*** DATA FOR THIS TASK Section Begins ***
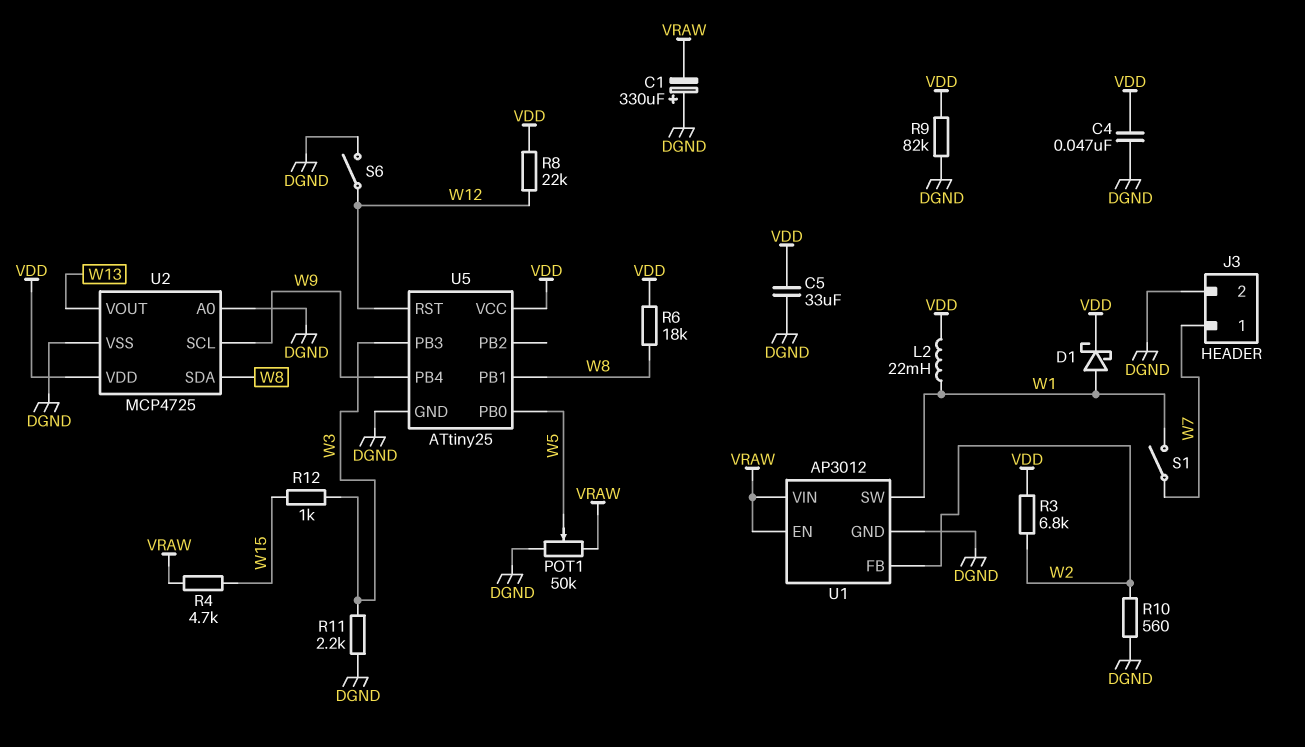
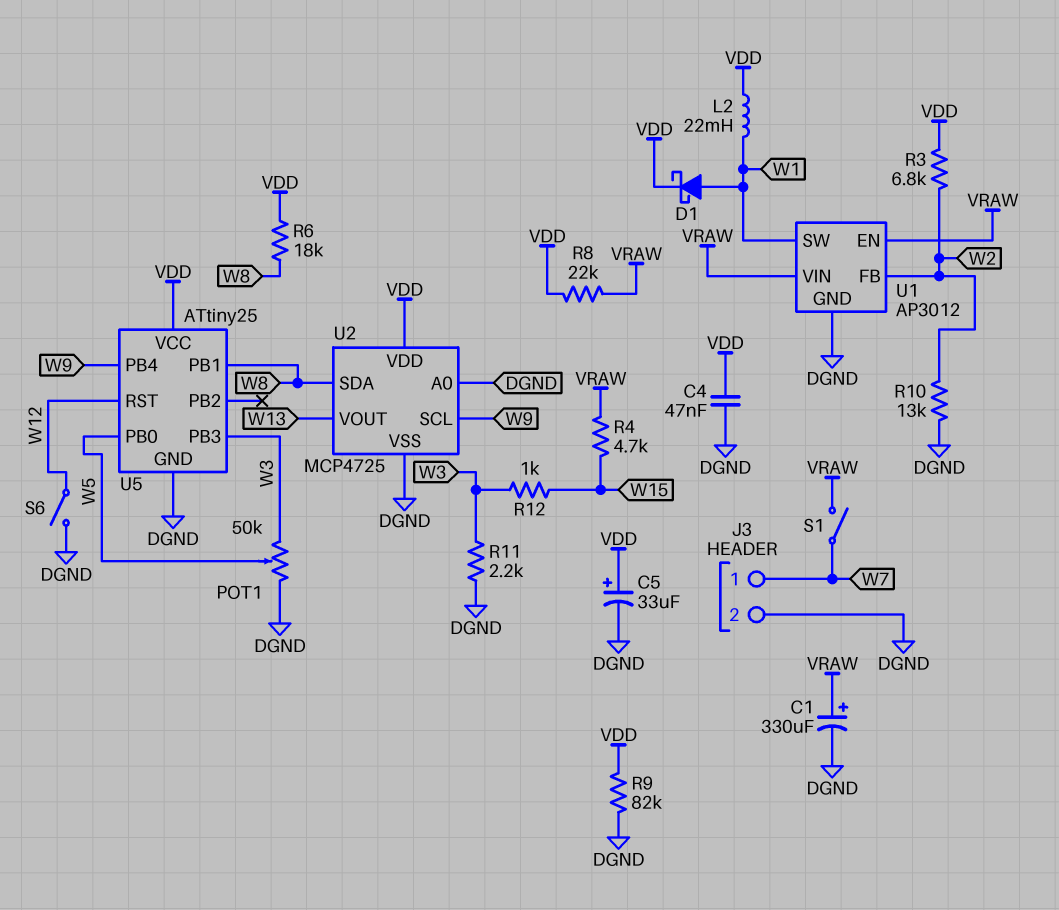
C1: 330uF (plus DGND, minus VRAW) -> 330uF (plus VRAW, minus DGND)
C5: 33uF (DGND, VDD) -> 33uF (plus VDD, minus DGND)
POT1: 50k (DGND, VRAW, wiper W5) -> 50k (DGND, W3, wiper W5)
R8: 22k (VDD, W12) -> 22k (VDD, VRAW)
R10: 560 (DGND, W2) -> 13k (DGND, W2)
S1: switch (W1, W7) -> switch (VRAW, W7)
*** DATA FOR THIS TASK Section Ends ***
EXERCISE BRIEF — Could you set down every record above exactly as written, leaving out the pictures?

PROBLEM SOLUTION —
C1: 330uF (plus DGND, minus VRAW) -> 330uF (plus VRAW, minus DGND)
C5: 33uF (DGND, VDD) -> 33uF (plus VDD, minus DGND)
POT1: 50k (DGND, VRAW, wiper W5) -> 50k (DGND, W3, wiper W5)
R8: 22k (VDD, W12) -> 22k (VDD, VRAW)
R10: 560 (DGND, W2) -> 13k (DGND, W2)
S1: switch (W1, W7) -> switch (VRAW, W7)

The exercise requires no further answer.